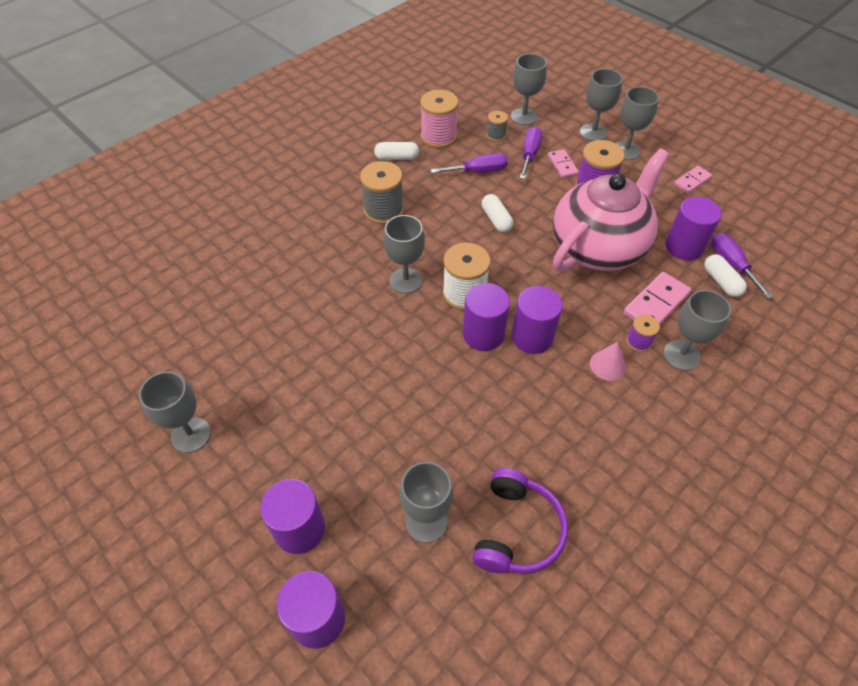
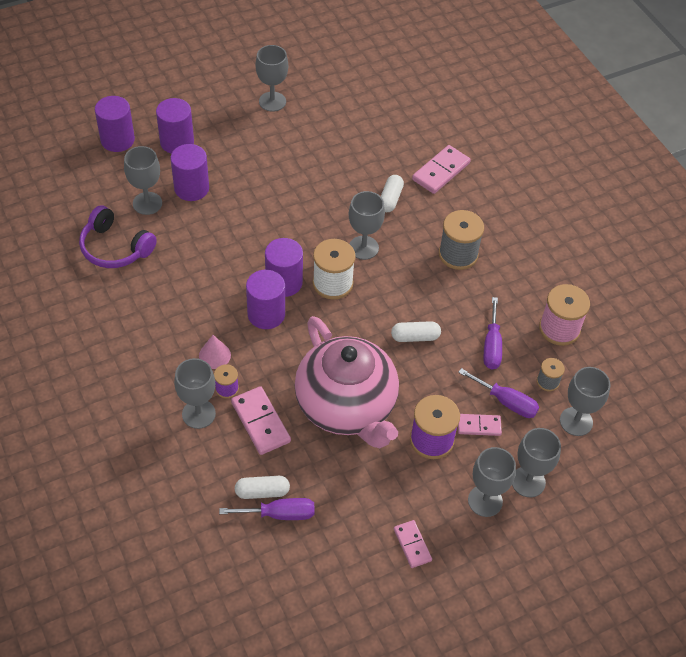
camera: 105 degrees right, 0 degrees up
(274, 244) = (441, 171): none -> pink domino
(396, 158) = (534, 284): white capsule -> white capsule (390, 199)
(684, 247) = (319, 483): purple cylinder -> purple cylinder (191, 188)

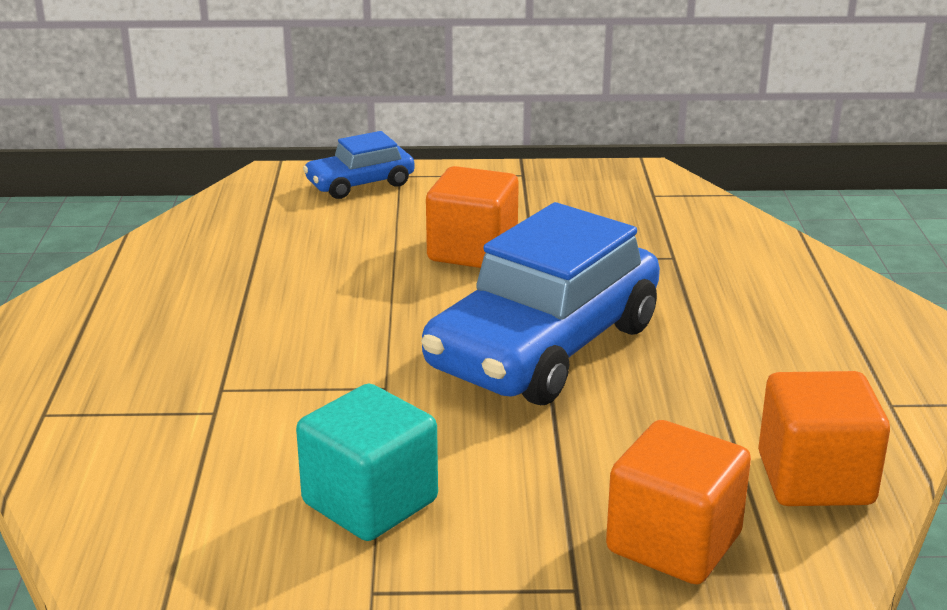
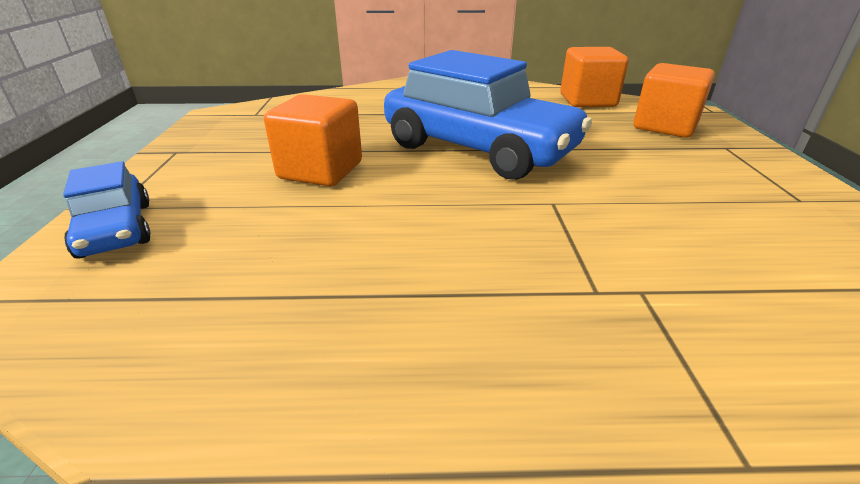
camera: 90 degrees left, 5 degrees up
(370, 502) = (710, 203): turquoise cube -> none

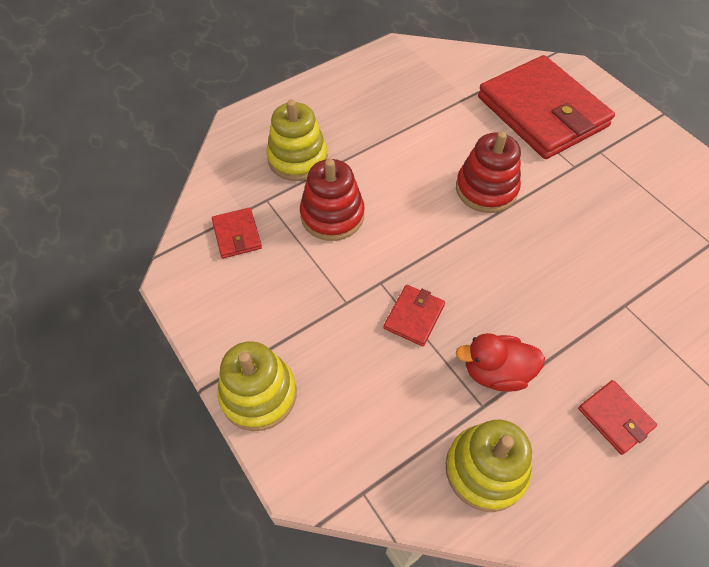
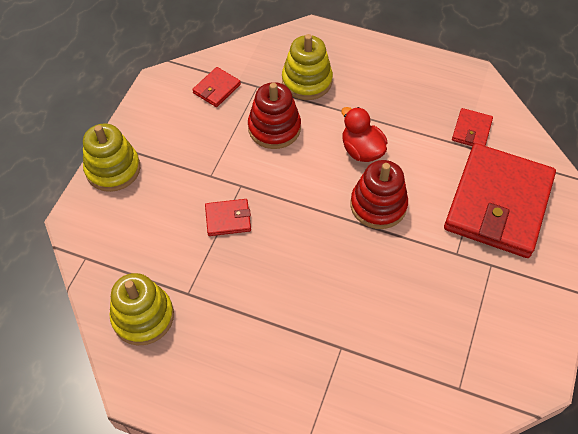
camera: 55 degrees right, 0 degrees up
(496, 372) = (219, 288): red duck -> red duck (361, 150)
(615, 418) = (235, 380): red wallet -> red wallet (471, 130)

★ ★ ★ ★

▸ **Requirement**: With the images excluded, output every record verbatim.

▸ **Response below**:
camera: 105 degrees right, 0 degrees up
(274, 244) = (441, 171): none -> pink domino
(396, 158) = (534, 284): white capsule -> white capsule (390, 199)
(684, 247) = (319, 483): purple cylinder -> purple cylinder (191, 188)

camera: 90 degrees left, 5 degrees up
(370, 502) = (710, 203): turquoise cube -> none

camera: 55 degrees right, 0 degrees up
(496, 372) = (219, 288): red duck -> red duck (361, 150)
(615, 418) = (235, 380): red wallet -> red wallet (471, 130)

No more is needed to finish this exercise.